Prompt: Take each line of the records below that contains the string "FILT" and copy it.

□ □ □ □ □ □ □

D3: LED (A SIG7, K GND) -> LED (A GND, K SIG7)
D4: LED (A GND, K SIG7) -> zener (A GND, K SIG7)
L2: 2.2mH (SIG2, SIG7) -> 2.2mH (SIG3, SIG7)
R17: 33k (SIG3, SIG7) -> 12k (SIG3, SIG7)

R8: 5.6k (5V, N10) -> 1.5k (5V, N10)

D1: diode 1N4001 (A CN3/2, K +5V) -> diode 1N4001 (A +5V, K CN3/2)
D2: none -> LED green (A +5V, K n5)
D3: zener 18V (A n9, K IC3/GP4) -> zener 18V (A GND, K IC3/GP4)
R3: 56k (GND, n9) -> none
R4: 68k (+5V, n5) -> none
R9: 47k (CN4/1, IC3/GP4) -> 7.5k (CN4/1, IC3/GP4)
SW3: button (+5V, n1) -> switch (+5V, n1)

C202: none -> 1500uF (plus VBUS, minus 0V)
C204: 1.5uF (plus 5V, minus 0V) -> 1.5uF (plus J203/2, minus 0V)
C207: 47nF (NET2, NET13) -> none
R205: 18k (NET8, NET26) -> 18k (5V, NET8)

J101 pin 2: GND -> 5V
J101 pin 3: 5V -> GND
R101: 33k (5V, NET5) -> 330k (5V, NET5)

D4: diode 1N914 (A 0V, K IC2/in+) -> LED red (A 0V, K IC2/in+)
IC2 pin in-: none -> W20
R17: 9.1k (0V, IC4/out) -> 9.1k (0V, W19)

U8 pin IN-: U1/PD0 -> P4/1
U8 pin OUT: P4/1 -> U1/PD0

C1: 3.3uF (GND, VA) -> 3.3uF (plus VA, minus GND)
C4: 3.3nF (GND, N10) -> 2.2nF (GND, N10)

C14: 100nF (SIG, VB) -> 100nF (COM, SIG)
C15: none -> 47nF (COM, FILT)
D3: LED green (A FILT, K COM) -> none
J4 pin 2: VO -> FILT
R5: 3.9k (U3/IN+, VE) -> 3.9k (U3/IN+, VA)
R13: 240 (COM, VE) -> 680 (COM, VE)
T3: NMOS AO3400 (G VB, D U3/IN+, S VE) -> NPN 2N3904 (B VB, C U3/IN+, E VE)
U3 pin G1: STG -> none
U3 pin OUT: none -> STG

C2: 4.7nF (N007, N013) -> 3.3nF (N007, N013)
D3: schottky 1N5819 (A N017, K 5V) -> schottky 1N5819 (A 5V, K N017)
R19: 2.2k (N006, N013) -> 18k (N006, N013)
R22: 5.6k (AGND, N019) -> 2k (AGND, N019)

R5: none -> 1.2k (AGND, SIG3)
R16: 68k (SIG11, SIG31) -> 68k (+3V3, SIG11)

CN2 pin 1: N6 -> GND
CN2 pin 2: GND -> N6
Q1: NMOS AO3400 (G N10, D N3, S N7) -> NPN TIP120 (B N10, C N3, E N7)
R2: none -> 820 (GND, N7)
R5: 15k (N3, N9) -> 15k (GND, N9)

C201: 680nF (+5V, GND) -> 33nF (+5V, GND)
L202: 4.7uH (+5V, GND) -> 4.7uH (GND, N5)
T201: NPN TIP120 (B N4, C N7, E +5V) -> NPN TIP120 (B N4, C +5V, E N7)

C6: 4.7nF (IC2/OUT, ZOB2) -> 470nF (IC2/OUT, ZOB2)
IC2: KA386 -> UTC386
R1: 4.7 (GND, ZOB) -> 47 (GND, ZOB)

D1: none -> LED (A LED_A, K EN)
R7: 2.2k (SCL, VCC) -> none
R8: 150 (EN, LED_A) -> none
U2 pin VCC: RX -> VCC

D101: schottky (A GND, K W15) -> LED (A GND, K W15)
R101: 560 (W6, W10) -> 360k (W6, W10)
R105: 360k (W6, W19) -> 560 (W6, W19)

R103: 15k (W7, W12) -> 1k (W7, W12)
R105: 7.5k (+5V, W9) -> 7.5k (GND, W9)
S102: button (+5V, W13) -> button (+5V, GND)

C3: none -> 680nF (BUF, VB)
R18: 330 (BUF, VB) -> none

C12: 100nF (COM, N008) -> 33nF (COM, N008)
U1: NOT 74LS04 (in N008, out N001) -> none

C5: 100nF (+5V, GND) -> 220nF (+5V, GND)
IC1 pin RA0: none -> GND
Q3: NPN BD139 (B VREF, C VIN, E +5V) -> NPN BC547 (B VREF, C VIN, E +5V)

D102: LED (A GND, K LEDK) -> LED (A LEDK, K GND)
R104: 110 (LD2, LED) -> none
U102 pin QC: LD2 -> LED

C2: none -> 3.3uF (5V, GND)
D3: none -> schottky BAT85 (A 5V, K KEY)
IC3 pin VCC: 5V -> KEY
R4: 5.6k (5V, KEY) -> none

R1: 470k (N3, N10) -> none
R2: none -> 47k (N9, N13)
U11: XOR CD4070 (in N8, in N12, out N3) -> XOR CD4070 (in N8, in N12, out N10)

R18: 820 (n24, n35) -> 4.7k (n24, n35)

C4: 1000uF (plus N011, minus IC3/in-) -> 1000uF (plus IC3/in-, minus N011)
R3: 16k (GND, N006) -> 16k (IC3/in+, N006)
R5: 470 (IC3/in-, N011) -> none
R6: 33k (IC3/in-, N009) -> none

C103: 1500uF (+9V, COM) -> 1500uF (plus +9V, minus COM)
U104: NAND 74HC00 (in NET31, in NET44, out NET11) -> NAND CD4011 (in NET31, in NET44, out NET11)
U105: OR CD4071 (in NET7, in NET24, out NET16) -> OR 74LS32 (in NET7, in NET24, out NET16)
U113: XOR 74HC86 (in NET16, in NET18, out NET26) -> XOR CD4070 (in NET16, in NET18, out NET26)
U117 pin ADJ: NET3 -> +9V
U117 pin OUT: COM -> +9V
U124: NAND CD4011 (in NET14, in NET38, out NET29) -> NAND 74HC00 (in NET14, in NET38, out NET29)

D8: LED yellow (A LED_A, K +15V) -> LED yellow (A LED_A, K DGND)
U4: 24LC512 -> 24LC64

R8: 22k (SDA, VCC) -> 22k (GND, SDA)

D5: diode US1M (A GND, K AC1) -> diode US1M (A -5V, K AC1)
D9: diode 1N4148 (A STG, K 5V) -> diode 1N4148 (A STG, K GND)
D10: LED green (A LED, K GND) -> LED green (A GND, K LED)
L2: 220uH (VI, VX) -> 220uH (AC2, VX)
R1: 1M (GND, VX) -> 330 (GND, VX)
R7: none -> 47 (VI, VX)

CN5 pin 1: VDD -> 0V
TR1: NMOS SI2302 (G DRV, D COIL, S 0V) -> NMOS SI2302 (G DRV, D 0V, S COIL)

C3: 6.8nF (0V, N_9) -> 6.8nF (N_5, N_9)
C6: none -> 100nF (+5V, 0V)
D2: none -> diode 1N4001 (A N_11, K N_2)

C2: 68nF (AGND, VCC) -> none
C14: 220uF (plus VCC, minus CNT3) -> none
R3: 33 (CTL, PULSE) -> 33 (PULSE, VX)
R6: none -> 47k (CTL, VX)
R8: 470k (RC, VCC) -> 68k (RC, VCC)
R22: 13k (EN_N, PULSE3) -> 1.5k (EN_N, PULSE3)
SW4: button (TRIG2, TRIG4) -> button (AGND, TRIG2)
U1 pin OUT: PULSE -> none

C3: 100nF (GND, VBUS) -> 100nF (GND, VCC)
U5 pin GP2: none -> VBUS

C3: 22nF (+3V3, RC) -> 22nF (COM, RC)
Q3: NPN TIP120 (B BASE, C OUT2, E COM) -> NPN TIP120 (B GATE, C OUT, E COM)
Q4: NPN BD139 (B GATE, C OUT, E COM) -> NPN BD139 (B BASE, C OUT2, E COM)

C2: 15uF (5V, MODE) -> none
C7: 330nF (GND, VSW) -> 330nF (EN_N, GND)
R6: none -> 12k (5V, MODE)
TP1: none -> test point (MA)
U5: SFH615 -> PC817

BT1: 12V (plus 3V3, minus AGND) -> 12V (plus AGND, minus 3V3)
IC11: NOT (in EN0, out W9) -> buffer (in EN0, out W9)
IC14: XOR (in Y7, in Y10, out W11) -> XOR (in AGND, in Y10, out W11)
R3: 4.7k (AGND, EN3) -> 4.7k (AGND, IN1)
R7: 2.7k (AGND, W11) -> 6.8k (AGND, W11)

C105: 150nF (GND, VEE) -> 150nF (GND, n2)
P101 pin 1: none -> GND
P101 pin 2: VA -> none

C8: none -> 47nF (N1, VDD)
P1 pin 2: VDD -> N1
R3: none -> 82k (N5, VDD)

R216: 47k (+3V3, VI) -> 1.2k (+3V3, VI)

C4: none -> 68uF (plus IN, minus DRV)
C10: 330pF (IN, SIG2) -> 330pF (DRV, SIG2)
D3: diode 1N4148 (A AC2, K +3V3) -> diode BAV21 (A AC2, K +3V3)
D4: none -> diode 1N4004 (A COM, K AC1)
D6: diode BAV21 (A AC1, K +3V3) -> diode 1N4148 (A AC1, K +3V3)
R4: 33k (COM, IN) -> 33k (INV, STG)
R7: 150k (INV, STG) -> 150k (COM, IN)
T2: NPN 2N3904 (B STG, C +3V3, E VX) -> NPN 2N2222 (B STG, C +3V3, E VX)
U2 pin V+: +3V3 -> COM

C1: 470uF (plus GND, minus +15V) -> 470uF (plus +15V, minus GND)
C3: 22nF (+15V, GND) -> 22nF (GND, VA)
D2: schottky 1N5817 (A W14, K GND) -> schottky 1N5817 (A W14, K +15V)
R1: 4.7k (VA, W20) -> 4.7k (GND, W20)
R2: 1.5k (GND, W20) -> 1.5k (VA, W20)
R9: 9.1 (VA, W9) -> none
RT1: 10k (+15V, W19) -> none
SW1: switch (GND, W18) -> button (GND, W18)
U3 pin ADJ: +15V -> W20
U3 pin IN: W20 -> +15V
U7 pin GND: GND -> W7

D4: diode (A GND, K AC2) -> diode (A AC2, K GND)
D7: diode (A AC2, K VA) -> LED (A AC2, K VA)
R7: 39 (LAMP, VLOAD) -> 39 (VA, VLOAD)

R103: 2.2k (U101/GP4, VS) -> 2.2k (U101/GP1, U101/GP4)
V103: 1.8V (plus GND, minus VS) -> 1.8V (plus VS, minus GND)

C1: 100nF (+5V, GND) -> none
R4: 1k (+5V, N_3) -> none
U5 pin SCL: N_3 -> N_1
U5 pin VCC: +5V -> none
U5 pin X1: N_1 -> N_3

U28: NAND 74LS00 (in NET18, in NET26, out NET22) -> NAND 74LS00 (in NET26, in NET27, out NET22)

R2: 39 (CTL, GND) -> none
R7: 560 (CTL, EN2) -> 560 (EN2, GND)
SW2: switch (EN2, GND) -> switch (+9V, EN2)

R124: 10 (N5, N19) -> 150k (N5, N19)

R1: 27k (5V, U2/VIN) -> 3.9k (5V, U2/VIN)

□ □ □ □ □ □ □

Answer to the exercise:
C15: none -> 47nF (COM, FILT)
D3: LED green (A FILT, K COM) -> none
J4 pin 2: VO -> FILT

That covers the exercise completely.